-- Task brief --
Your answer should be the lines from the start of the records through the line with "BT3 pin RXD: TX -> none", copied word for word.

──────────

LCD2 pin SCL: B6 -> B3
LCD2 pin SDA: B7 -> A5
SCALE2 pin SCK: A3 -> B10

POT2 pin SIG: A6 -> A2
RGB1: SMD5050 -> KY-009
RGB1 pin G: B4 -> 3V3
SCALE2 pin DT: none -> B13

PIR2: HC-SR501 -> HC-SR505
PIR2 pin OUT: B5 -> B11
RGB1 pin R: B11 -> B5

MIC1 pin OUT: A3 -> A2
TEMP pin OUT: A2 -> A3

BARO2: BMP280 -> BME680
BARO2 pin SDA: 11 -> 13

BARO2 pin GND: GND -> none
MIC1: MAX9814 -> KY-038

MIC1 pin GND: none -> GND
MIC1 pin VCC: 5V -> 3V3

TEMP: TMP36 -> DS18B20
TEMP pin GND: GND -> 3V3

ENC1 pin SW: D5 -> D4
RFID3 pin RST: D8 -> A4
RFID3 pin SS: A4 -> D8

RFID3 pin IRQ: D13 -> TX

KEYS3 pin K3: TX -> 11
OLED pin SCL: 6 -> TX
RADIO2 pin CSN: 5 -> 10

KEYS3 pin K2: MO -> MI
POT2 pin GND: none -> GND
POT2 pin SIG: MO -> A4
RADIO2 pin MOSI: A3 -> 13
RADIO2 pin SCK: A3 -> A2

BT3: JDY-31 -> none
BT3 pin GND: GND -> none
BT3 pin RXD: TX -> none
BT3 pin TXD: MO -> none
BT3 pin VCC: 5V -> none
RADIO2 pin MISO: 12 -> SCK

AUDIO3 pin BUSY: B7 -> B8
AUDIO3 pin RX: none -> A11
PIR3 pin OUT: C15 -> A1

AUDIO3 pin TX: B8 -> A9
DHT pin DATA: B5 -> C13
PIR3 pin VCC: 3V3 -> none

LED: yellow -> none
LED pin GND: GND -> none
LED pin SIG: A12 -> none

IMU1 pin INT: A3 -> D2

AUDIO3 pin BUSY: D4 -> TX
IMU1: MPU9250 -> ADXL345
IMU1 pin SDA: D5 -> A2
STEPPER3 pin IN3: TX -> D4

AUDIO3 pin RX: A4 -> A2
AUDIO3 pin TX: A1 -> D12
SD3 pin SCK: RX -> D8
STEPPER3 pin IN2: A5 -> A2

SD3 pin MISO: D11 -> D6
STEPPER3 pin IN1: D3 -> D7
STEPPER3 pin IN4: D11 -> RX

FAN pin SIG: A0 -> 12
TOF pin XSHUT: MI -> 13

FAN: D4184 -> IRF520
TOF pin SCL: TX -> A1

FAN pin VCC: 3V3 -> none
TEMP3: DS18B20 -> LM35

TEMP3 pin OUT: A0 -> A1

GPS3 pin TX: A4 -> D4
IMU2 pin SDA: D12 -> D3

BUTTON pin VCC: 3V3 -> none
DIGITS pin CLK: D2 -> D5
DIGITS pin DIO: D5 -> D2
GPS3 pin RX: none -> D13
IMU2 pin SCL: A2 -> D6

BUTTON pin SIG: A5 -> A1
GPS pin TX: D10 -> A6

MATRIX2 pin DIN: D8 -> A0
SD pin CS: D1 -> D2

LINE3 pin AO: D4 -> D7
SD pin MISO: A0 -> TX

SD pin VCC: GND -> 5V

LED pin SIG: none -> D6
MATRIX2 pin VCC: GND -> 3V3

──────────

-- Answer space --
LCD2 pin SCL: B6 -> B3
LCD2 pin SDA: B7 -> A5
SCALE2 pin SCK: A3 -> B10

POT2 pin SIG: A6 -> A2
RGB1: SMD5050 -> KY-009
RGB1 pin G: B4 -> 3V3
SCALE2 pin DT: none -> B13

PIR2: HC-SR501 -> HC-SR505
PIR2 pin OUT: B5 -> B11
RGB1 pin R: B11 -> B5

MIC1 pin OUT: A3 -> A2
TEMP pin OUT: A2 -> A3

BARO2: BMP280 -> BME680
BARO2 pin SDA: 11 -> 13

BARO2 pin GND: GND -> none
MIC1: MAX9814 -> KY-038

MIC1 pin GND: none -> GND
MIC1 pin VCC: 5V -> 3V3

TEMP: TMP36 -> DS18B20
TEMP pin GND: GND -> 3V3

ENC1 pin SW: D5 -> D4
RFID3 pin RST: D8 -> A4
RFID3 pin SS: A4 -> D8

RFID3 pin IRQ: D13 -> TX

KEYS3 pin K3: TX -> 11
OLED pin SCL: 6 -> TX
RADIO2 pin CSN: 5 -> 10

KEYS3 pin K2: MO -> MI
POT2 pin GND: none -> GND
POT2 pin SIG: MO -> A4
RADIO2 pin MOSI: A3 -> 13
RADIO2 pin SCK: A3 -> A2

BT3: JDY-31 -> none
BT3 pin GND: GND -> none
BT3 pin RXD: TX -> none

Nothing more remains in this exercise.